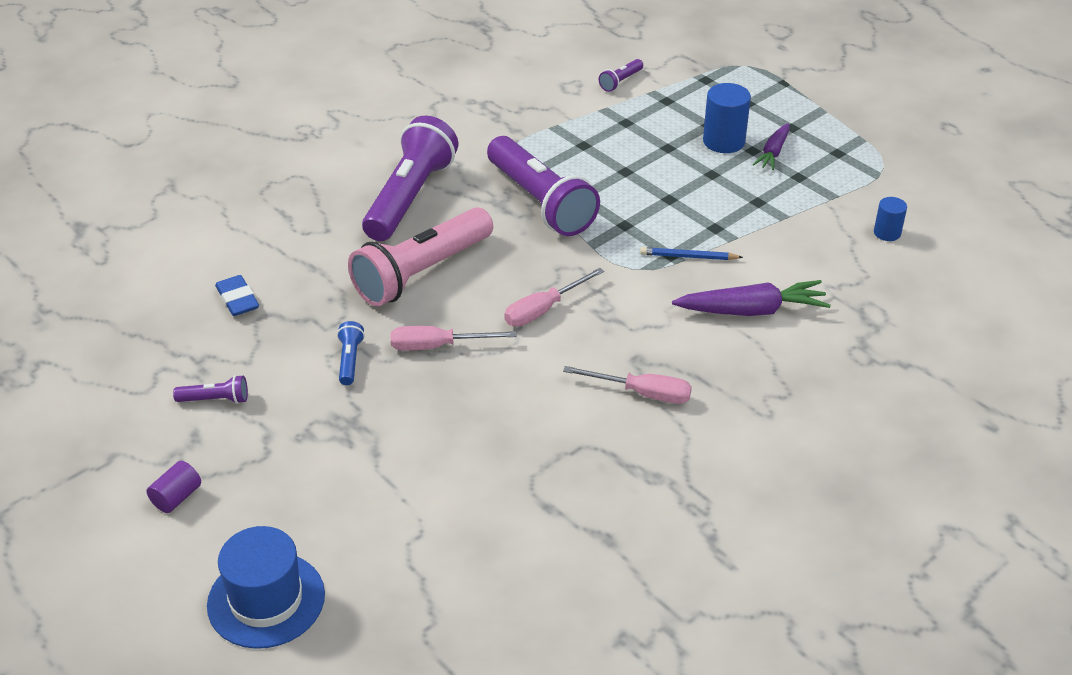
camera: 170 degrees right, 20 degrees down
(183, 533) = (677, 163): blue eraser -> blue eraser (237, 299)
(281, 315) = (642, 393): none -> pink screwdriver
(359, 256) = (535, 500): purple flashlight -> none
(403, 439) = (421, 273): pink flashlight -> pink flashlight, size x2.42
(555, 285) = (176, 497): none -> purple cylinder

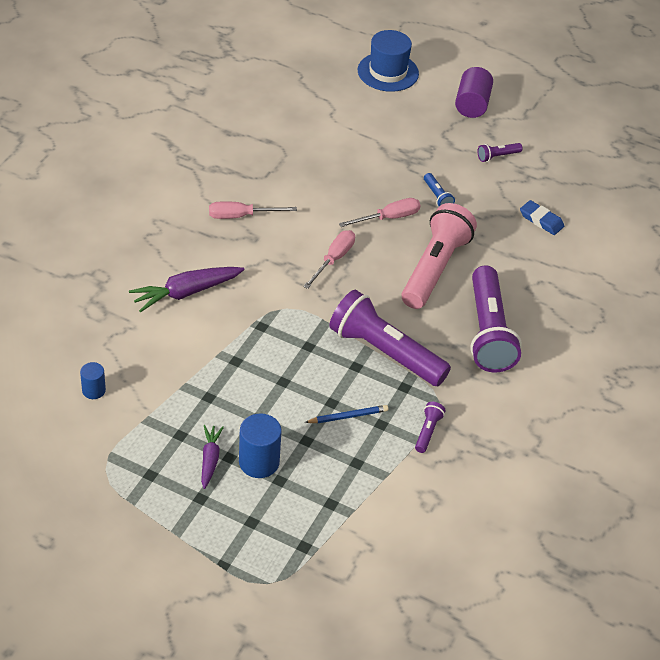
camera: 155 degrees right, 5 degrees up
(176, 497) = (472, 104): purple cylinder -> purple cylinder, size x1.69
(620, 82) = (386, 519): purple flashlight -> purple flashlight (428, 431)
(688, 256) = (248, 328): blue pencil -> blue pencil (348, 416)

____

REQUEST: Quote verbatim every line starting at the line that contains "(359, 256) = (535, 500): purple" and ending with the last line of the records; omit all pictures.

SOLUTION TO THIS TASK:
(359, 256) = (535, 500): purple flashlight -> none
(403, 439) = (421, 273): pink flashlight -> pink flashlight, size x2.42
(555, 285) = (176, 497): none -> purple cylinder

camera: 155 degrees right, 5 degrees up
(176, 497) = (472, 104): purple cylinder -> purple cylinder, size x1.69
(620, 82) = (386, 519): purple flashlight -> purple flashlight (428, 431)
(688, 256) = (248, 328): blue pencil -> blue pencil (348, 416)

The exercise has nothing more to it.